(Before and after images)
################

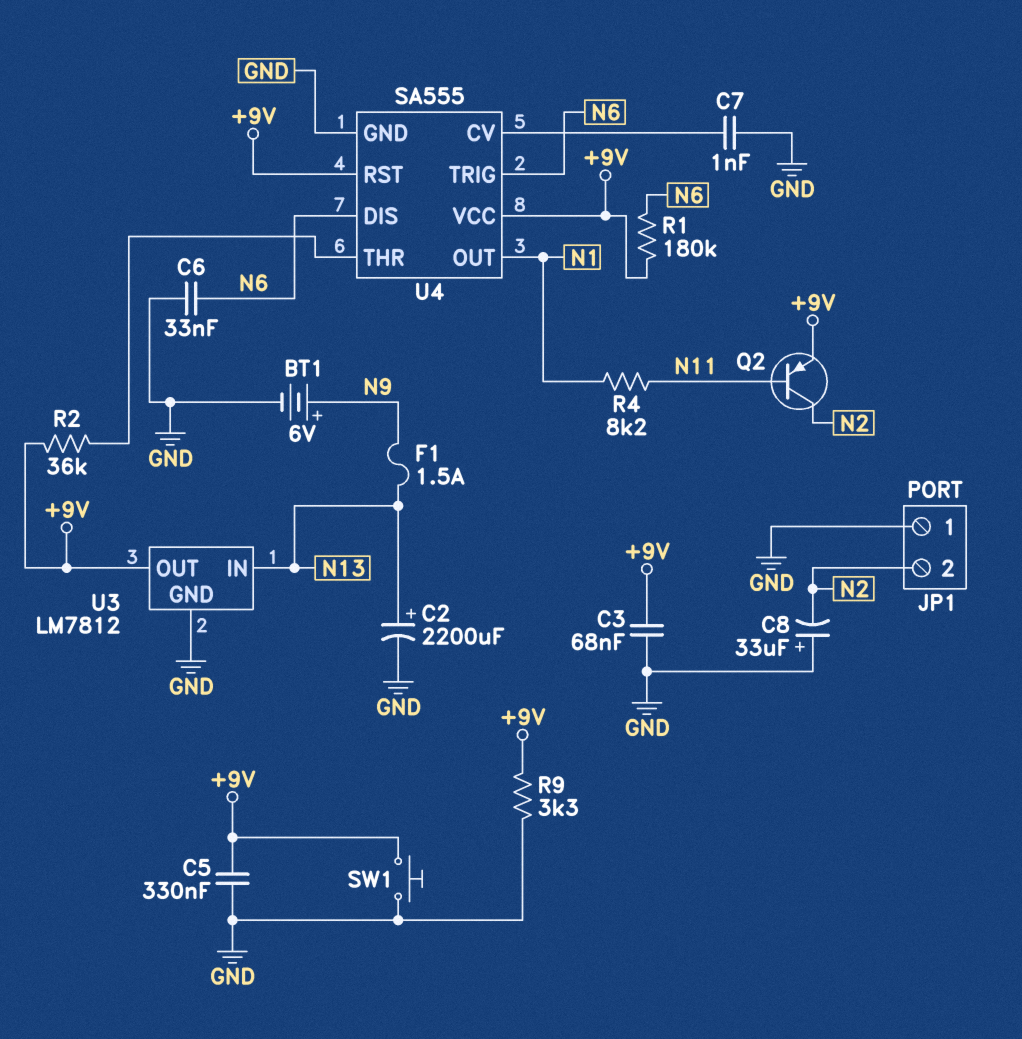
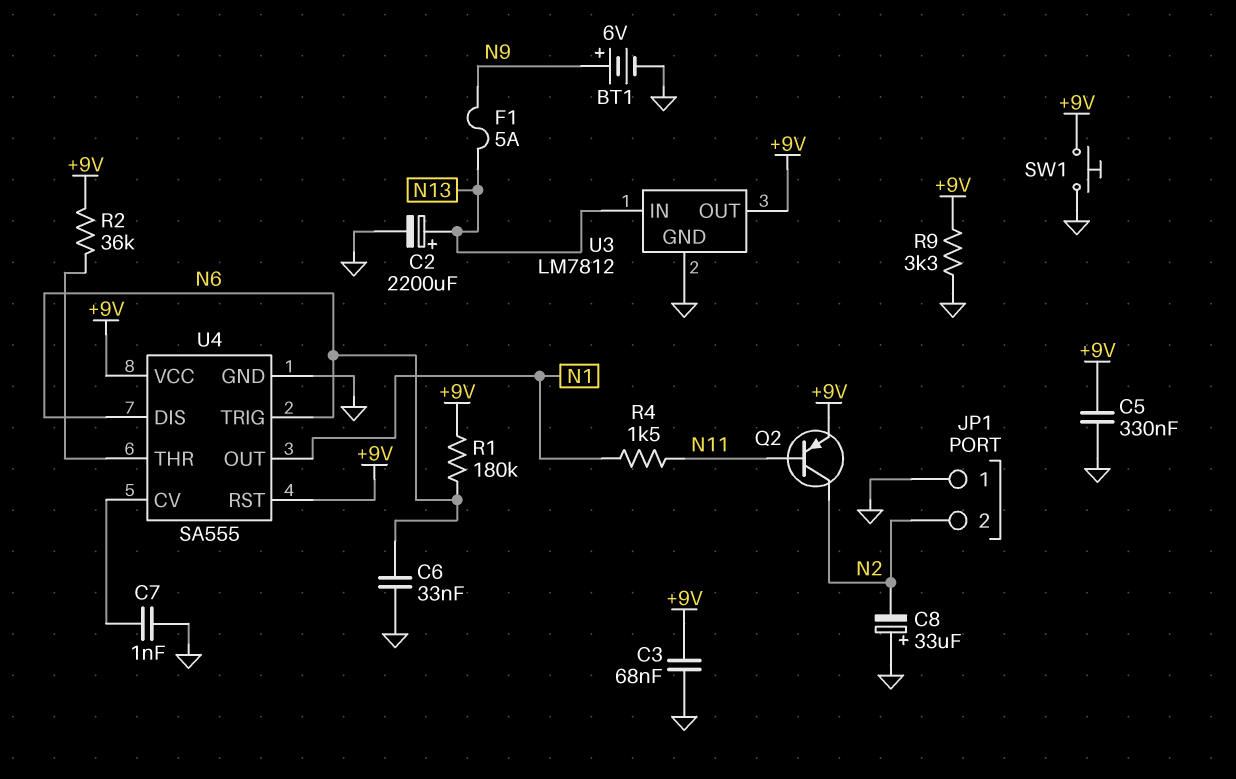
F1: 1.5A (N9, N13) -> 5A (N9, N13)
R4: 8.2k (N1, N11) -> 1.5k (N1, N11)

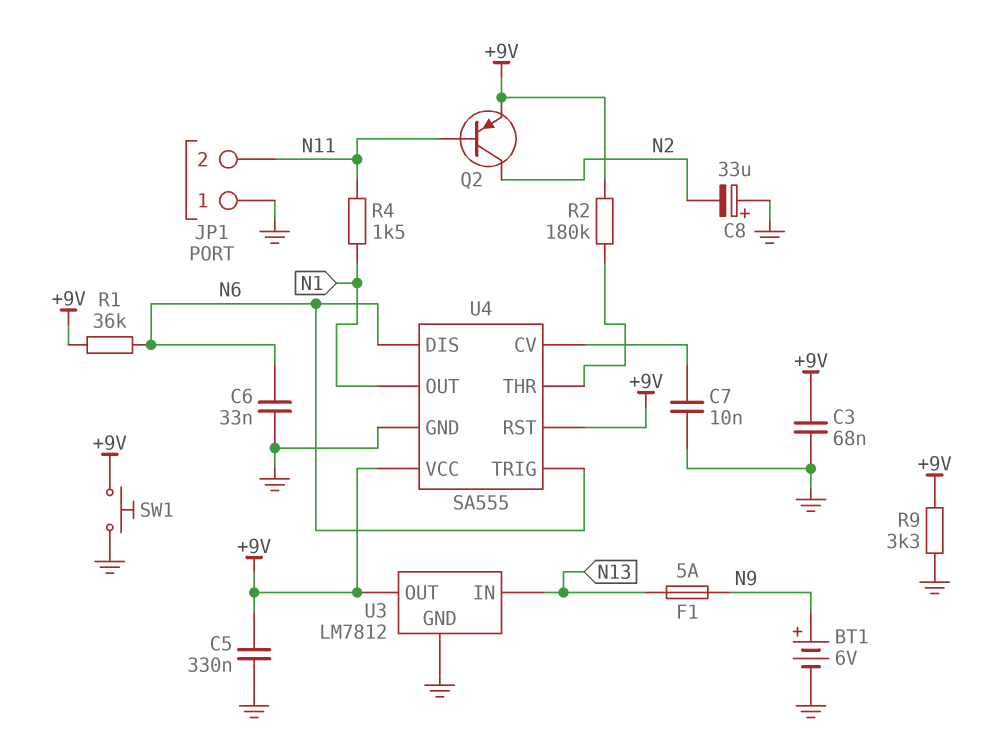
C2: 2200uF (plus N13, minus GND) -> none
C7: 1nF (GND, U4/CV) -> 10nF (GND, U4/CV)
JP1 pin 2: N2 -> N11
R1: 180k (+9V, N6) -> 36k (+9V, N6)
R2: 36k (+9V, U4/THR) -> 180k (+9V, U4/THR)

################

Exercise description -
From the line containing "R1: 180k (+9V, N6) -> 36k (+9V, N6)" to the final line of the data above, transcribe every line exactly and nothing more.

Answer to this problem -
R1: 180k (+9V, N6) -> 36k (+9V, N6)
R2: 36k (+9V, U4/THR) -> 180k (+9V, U4/THR)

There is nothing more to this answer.